▶ [Content revision data]
-=-=-

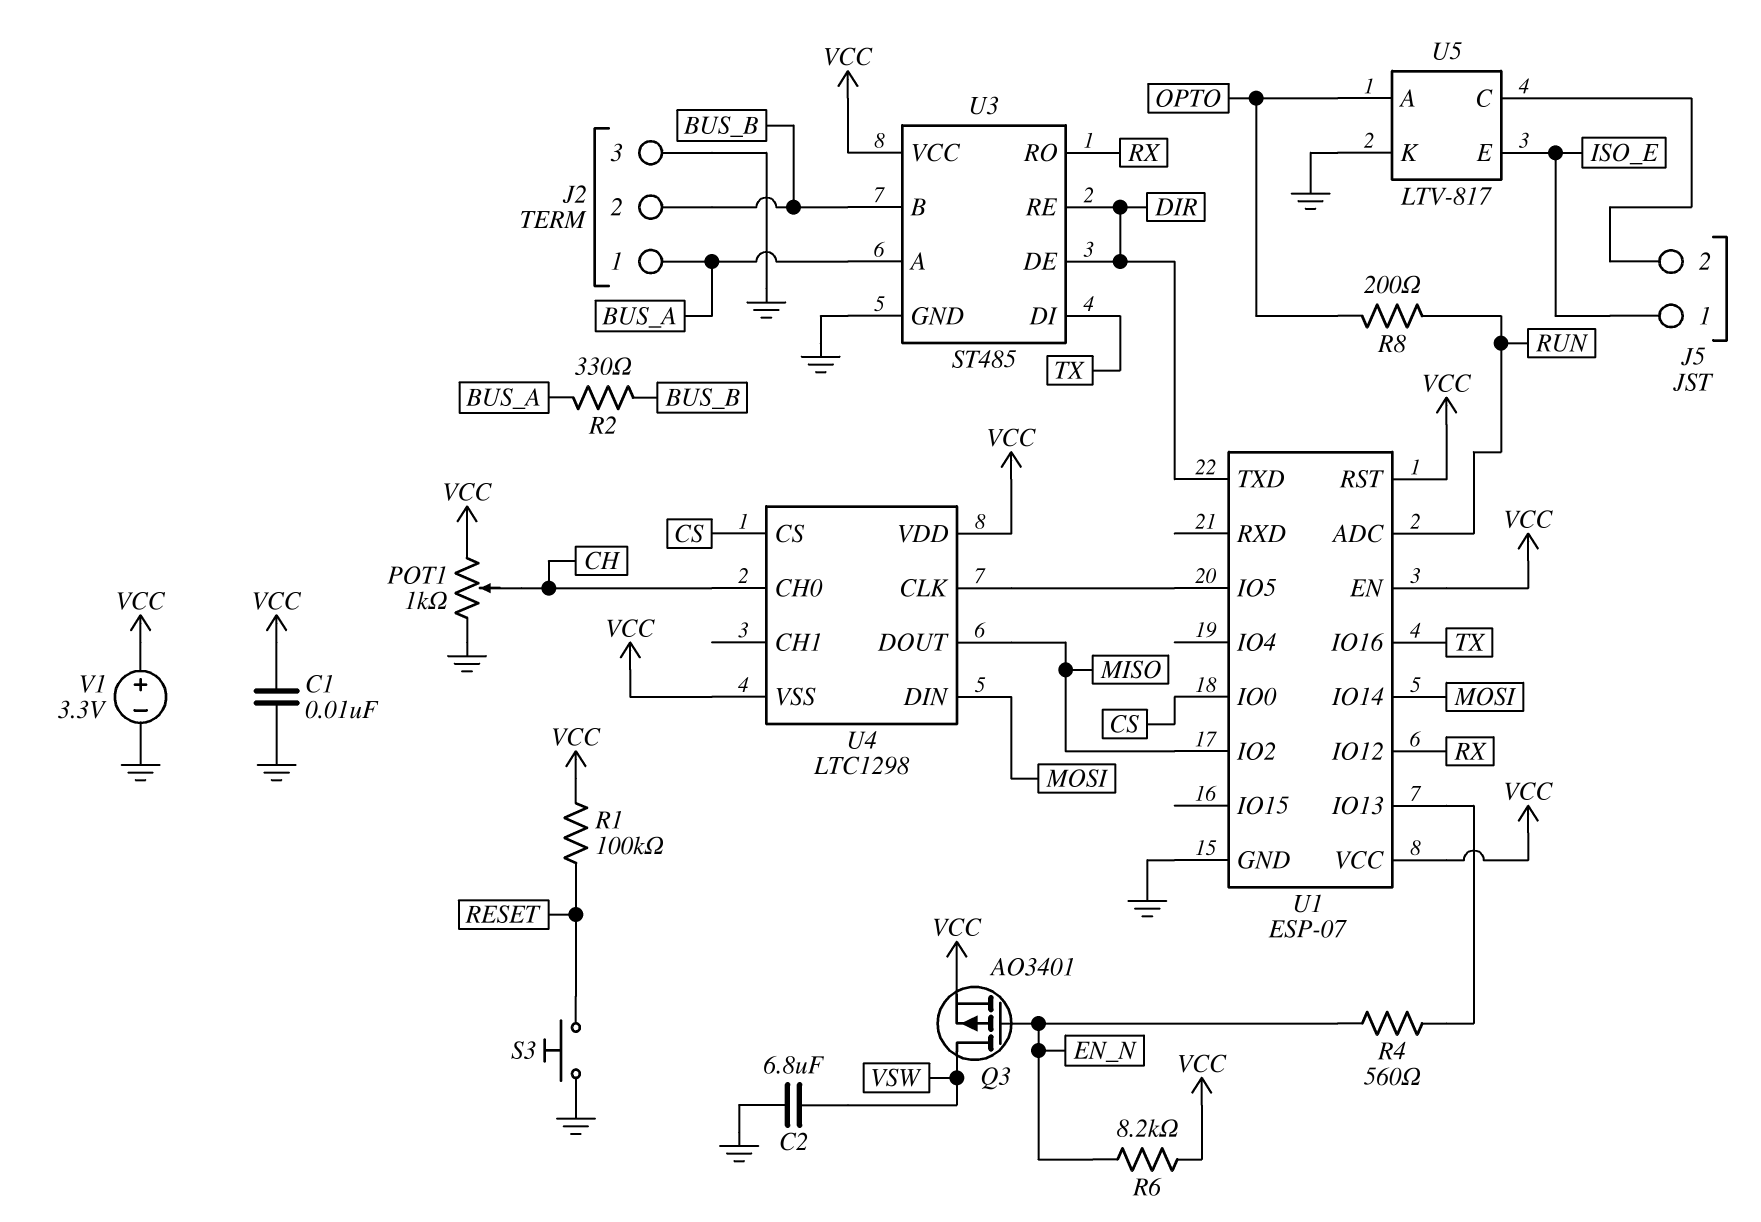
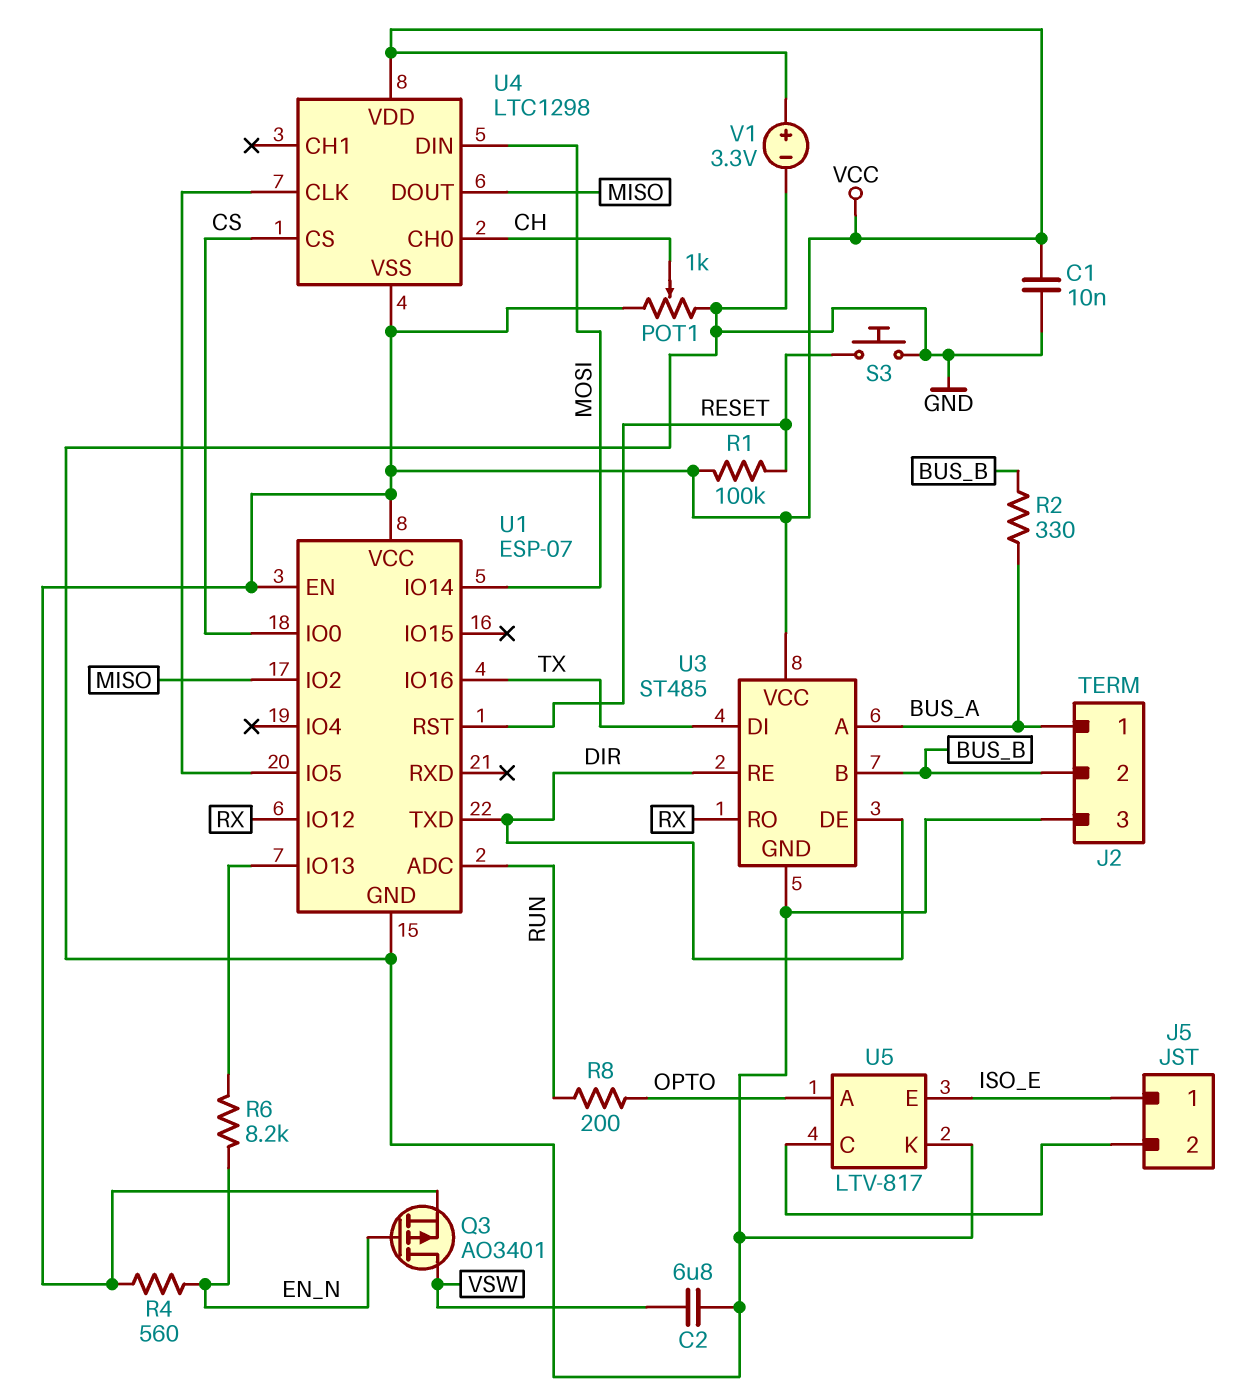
R4: 560 (EN_N, U1/IO13) -> 560 (EN_N, VCC)
R6: 8.2k (EN_N, VCC) -> 8.2k (EN_N, U1/IO13)
U1 pin RST: VCC -> RESET

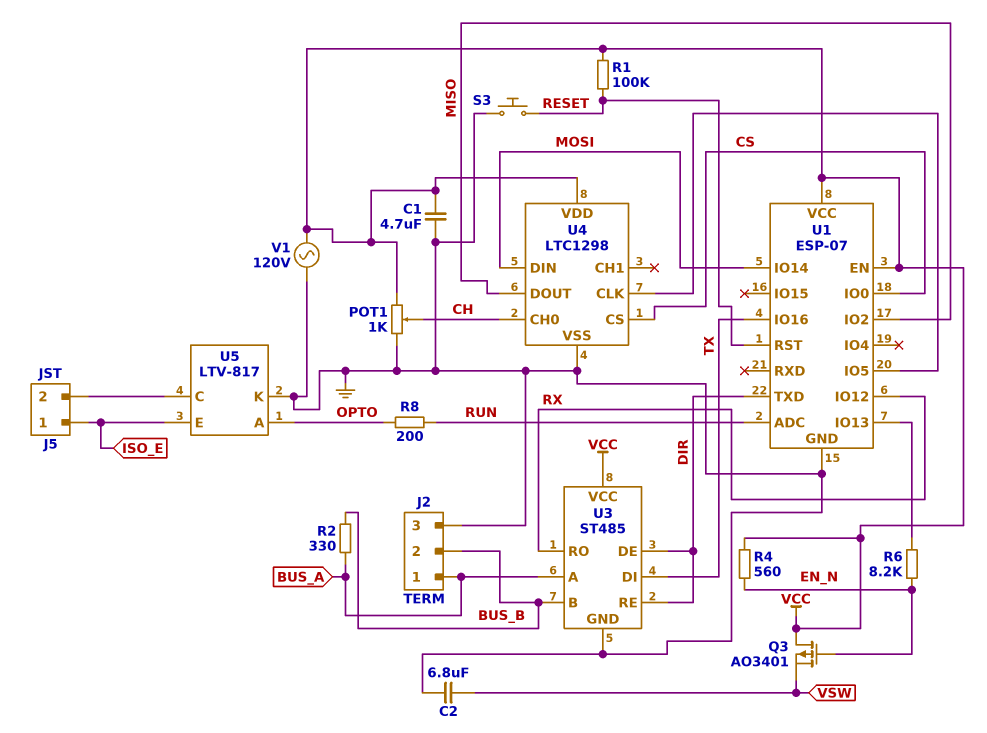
C1: 10nF (GND, VCC) -> 4.7uF (GND, VCC)
Q3: PMOS AO3401 (G EN_N, D VSW, S VCC) -> PMOS AO3401 (G EN_N, D VCC, S VSW)
U4 pin VSS: VCC -> GND
V1: 3.3V (plus VCC, minus GND) -> AC 120V (GND, VCC)

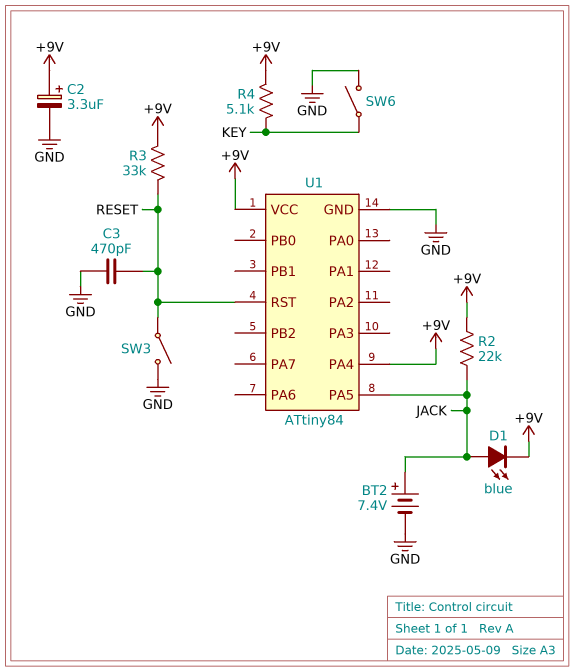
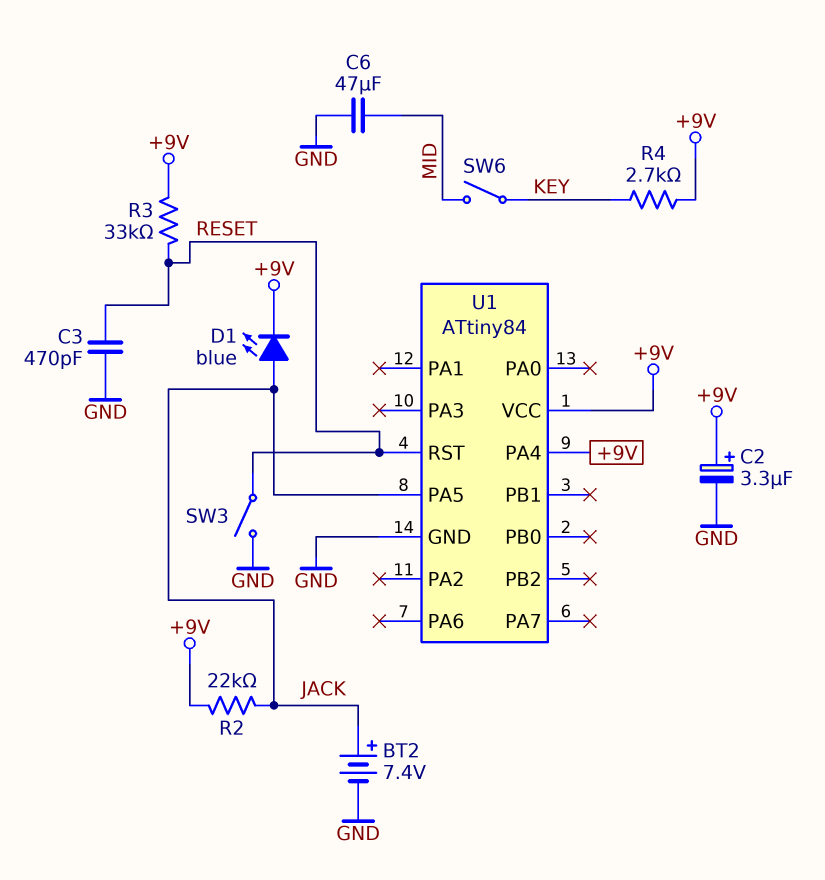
C6: none -> 47uF (GND, MID)
R4: 5.1k (+9V, KEY) -> 2.7k (+9V, KEY)
SW6: switch (GND, KEY) -> switch (KEY, MID)

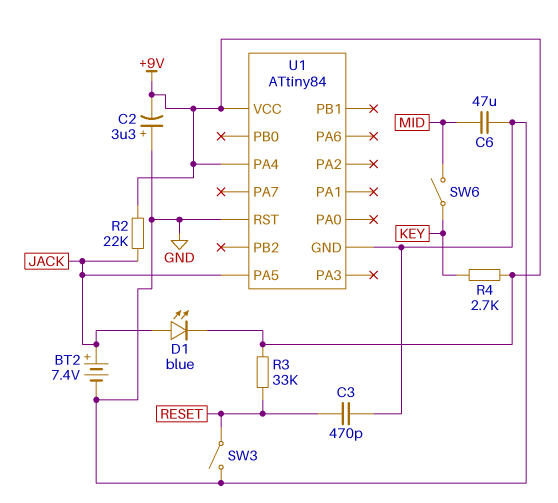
C2: 3.3uF (plus +9V, minus GND) -> 3.3uF (plus GND, minus +9V)
U1 pin RST: RESET -> GND

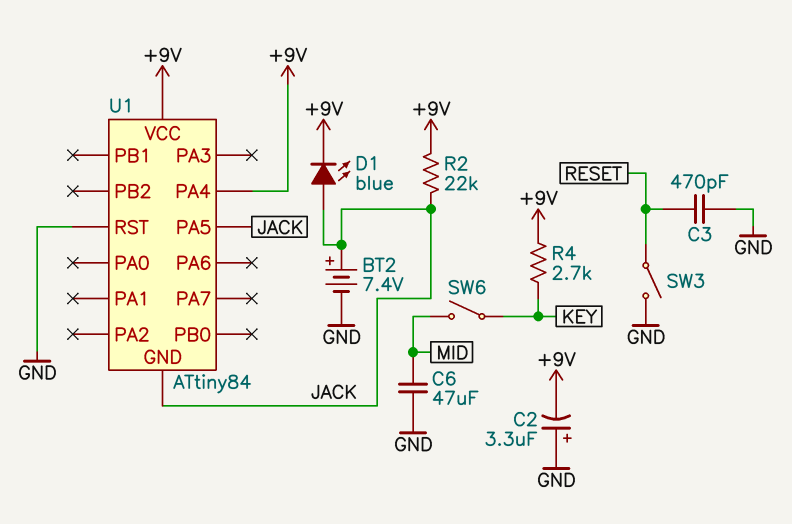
R3: 33k (+9V, RESET) -> none
U1 pin GND: GND -> JACK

-=-=-

▶ [What the task asks] Give back exactly the lines from the one containing "SW6: switch (GND, KEY) -> switch (KEY, MID)" through the last line above, both included, and none of the pictures.

▶ [Written answer]
SW6: switch (GND, KEY) -> switch (KEY, MID)

C2: 3.3uF (plus +9V, minus GND) -> 3.3uF (plus GND, minus +9V)
U1 pin RST: RESET -> GND

R3: 33k (+9V, RESET) -> none
U1 pin GND: GND -> JACK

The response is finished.